### Problem description
Below are entries. Pull out all lines containing "carcinoma".

### Data records
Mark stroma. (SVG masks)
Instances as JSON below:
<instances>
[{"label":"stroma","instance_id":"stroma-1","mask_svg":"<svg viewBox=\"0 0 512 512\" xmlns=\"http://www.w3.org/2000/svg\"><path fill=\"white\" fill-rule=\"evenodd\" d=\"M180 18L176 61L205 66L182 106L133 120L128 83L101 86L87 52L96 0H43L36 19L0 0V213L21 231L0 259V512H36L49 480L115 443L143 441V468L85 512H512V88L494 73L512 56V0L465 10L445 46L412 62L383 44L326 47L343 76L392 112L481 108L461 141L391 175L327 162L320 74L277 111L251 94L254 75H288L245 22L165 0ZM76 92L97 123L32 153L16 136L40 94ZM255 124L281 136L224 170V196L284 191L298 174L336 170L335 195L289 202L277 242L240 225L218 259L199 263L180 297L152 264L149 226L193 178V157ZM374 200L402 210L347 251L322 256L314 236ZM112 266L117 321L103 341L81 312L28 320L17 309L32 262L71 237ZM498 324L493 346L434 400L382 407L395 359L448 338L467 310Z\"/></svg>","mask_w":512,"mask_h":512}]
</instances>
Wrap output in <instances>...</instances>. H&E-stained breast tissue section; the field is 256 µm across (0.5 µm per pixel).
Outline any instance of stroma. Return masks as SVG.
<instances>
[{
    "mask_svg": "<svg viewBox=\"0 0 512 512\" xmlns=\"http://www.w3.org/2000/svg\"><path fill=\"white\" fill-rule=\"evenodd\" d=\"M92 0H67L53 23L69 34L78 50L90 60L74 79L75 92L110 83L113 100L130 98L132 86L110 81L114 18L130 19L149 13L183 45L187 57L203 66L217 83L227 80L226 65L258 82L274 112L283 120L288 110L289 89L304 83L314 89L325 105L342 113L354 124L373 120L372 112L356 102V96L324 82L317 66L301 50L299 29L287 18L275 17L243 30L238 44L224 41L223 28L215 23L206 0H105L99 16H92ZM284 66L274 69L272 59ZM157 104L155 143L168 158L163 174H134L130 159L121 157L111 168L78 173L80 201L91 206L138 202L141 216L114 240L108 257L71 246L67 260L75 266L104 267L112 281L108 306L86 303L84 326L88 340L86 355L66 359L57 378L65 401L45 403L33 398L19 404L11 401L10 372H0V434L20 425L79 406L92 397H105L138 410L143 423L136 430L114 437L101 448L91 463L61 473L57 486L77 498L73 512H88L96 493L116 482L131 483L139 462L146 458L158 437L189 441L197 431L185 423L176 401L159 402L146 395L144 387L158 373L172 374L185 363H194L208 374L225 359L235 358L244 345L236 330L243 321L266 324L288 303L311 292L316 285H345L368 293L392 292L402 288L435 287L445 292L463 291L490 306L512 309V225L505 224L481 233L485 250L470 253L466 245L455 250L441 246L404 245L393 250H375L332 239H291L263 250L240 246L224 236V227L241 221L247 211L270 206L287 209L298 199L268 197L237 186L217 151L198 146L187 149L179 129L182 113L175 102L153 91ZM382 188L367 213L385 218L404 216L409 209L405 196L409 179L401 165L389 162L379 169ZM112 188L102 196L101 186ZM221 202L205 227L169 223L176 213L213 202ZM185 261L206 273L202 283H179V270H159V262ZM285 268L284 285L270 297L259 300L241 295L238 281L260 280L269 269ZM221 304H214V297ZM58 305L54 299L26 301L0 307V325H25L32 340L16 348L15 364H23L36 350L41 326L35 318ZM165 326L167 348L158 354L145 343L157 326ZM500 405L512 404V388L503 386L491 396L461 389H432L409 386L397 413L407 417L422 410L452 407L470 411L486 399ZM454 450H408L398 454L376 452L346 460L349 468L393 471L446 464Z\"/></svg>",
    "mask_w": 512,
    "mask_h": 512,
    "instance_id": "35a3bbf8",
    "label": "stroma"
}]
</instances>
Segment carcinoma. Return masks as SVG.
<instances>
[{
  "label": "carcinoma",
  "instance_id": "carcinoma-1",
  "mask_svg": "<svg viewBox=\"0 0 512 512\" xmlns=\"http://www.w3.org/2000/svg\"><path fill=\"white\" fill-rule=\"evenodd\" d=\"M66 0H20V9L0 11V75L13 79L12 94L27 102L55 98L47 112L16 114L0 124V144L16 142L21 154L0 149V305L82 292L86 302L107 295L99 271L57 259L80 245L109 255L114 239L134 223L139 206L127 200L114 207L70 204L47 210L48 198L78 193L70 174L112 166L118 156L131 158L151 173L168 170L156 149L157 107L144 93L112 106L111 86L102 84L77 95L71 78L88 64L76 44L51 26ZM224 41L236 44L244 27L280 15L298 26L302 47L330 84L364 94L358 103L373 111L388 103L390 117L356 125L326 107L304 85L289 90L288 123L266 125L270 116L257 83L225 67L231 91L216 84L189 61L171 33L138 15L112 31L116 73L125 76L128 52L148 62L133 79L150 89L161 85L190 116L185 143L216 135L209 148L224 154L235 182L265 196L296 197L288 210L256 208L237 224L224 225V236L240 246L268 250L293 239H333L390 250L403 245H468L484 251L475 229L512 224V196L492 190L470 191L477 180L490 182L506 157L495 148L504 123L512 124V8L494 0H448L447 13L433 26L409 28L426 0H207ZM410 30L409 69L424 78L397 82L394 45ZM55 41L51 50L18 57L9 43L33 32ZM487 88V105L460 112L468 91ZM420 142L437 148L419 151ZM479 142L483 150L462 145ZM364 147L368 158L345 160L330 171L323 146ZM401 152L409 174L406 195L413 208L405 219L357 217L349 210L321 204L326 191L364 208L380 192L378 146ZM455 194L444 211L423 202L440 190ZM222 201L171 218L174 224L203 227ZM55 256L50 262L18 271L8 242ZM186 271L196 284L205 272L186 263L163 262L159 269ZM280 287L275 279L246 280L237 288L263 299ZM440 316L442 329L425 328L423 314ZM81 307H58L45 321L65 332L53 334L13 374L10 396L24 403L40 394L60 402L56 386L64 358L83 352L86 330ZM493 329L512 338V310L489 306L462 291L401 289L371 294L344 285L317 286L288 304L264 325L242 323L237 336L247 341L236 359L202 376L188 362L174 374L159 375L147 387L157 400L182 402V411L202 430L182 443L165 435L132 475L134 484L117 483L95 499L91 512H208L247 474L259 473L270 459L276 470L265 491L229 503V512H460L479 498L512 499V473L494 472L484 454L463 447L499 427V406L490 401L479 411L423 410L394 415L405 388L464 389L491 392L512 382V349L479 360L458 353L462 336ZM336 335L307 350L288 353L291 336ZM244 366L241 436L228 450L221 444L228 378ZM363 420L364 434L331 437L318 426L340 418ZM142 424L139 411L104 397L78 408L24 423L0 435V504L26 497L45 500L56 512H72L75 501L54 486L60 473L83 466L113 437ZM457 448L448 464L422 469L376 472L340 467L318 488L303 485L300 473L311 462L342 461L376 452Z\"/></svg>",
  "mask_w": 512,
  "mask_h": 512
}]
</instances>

### Response below
Segment carcinoma. Return masks as SVG.
  "label": "carcinoma",
  "instance_id": "carcinoma-1",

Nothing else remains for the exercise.